The answer must consist of every line from the data that holds "plus".

Top of Input data

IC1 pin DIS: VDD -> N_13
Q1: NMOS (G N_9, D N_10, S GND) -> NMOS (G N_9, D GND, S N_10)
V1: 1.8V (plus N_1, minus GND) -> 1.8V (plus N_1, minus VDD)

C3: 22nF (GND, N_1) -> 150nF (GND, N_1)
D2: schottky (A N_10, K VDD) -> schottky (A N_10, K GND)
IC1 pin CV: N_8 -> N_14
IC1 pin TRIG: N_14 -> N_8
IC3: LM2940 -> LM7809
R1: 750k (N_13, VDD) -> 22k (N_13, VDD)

Bottom of Input data
Top of Input data

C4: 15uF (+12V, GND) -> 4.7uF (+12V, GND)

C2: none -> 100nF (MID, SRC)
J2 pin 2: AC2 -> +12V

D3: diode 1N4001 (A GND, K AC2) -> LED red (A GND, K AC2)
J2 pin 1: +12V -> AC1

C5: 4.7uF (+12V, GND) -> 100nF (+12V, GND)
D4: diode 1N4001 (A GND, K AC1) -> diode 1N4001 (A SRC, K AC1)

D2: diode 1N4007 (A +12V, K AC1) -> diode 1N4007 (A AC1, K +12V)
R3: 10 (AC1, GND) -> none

Bottom of Input data
Top of Input data

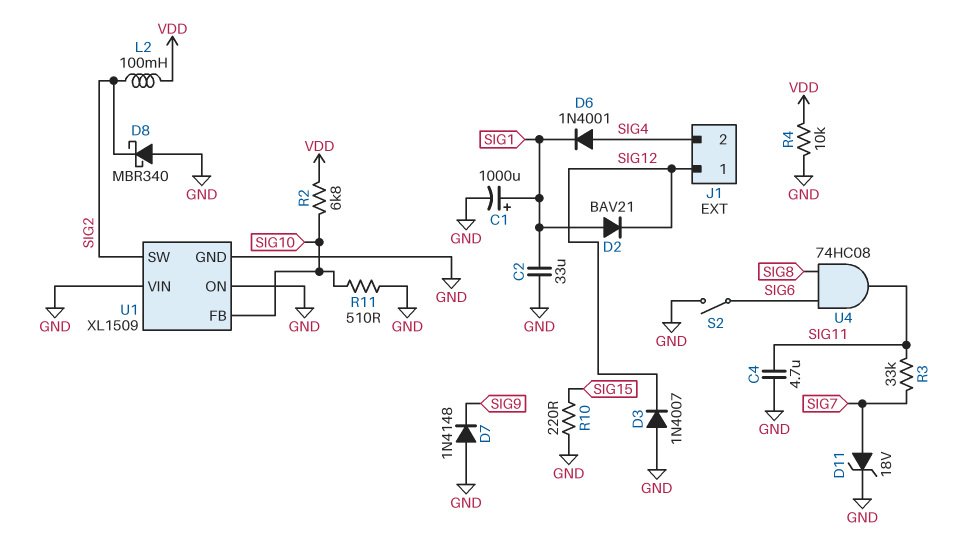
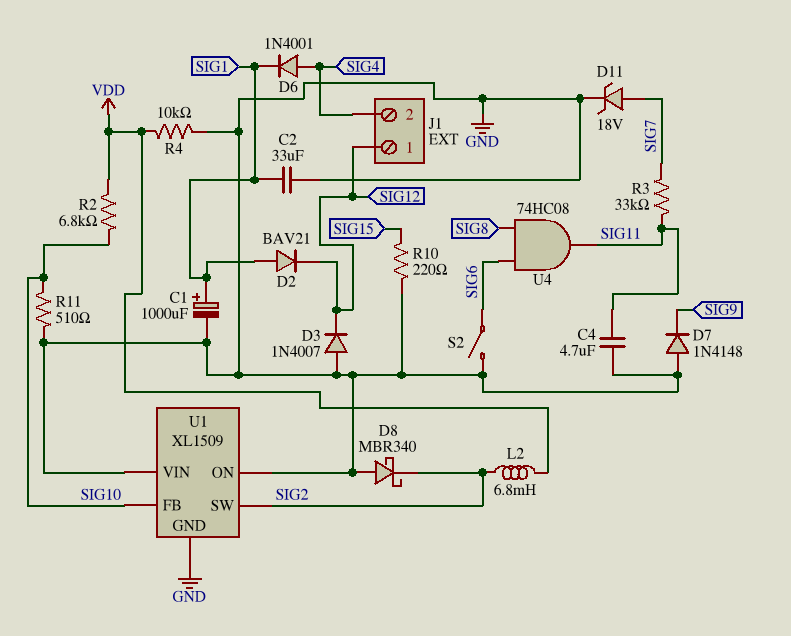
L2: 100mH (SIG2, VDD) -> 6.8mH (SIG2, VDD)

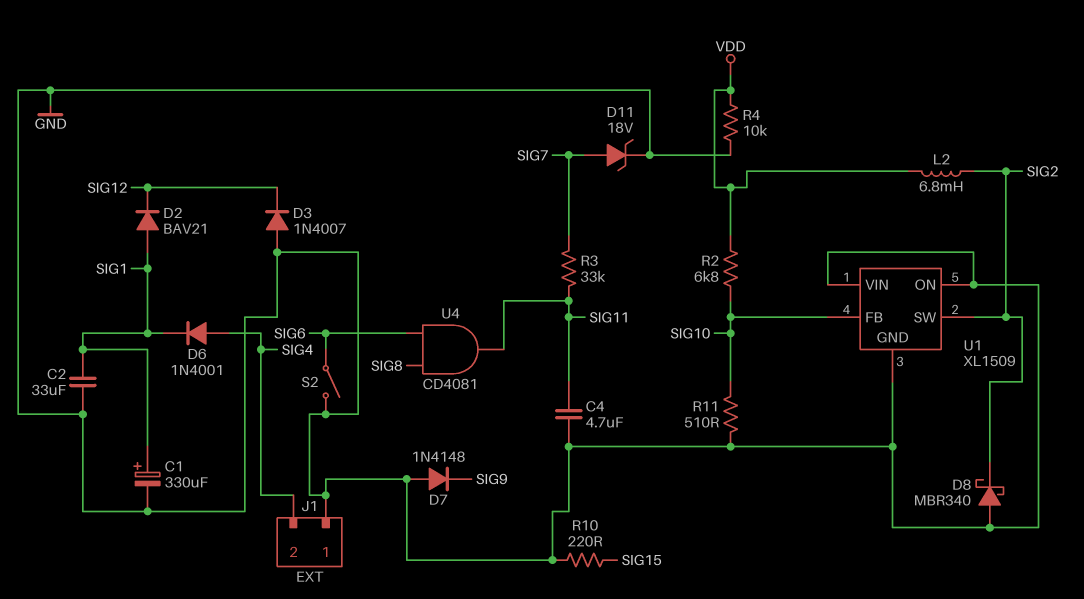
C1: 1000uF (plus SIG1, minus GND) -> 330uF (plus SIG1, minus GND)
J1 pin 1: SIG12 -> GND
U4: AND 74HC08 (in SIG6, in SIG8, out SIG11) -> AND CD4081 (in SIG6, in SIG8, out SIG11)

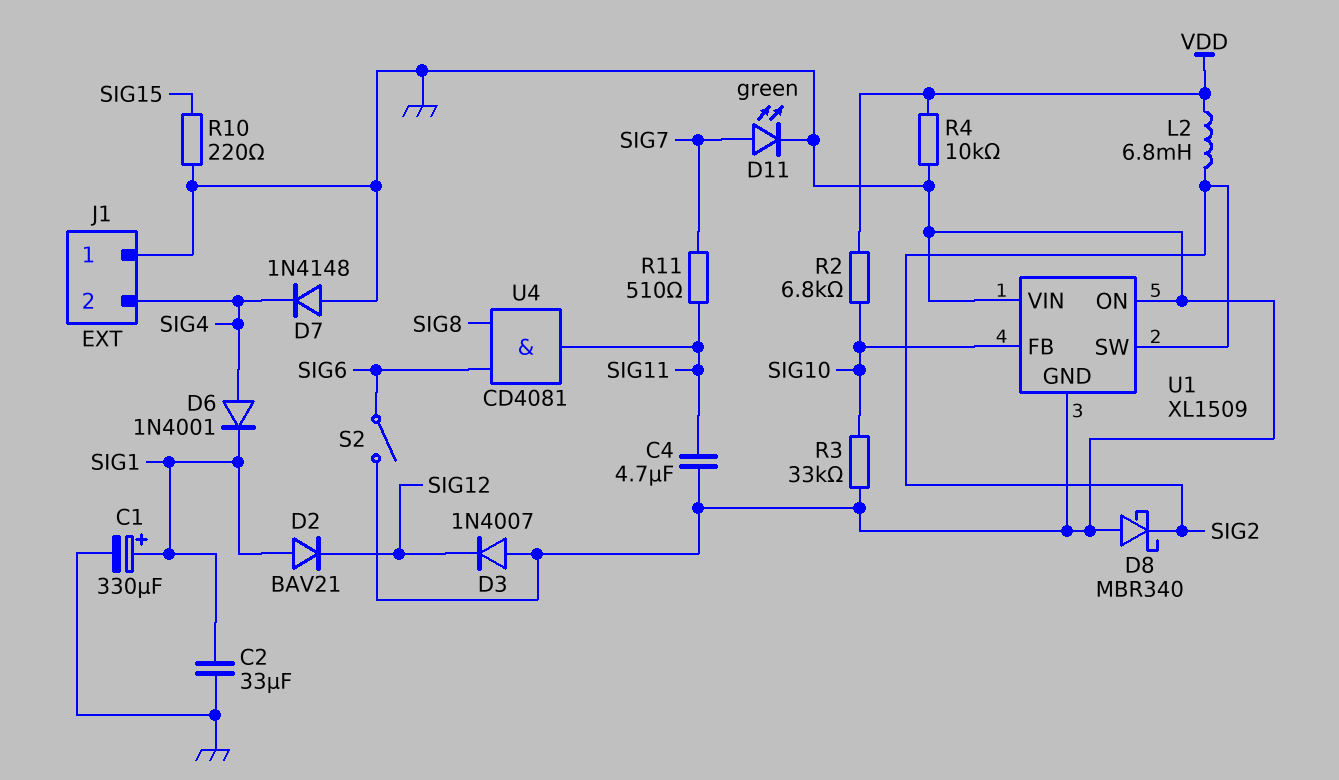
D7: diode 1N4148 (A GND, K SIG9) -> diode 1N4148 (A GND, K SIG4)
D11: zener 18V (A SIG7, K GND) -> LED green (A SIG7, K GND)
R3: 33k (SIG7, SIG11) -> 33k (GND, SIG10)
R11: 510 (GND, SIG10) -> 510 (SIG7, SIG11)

Bottom of Input data

● Task output
V1: 1.8V (plus N_1, minus GND) -> 1.8V (plus N_1, minus VDD)
C1: 1000uF (plus SIG1, minus GND) -> 330uF (plus SIG1, minus GND)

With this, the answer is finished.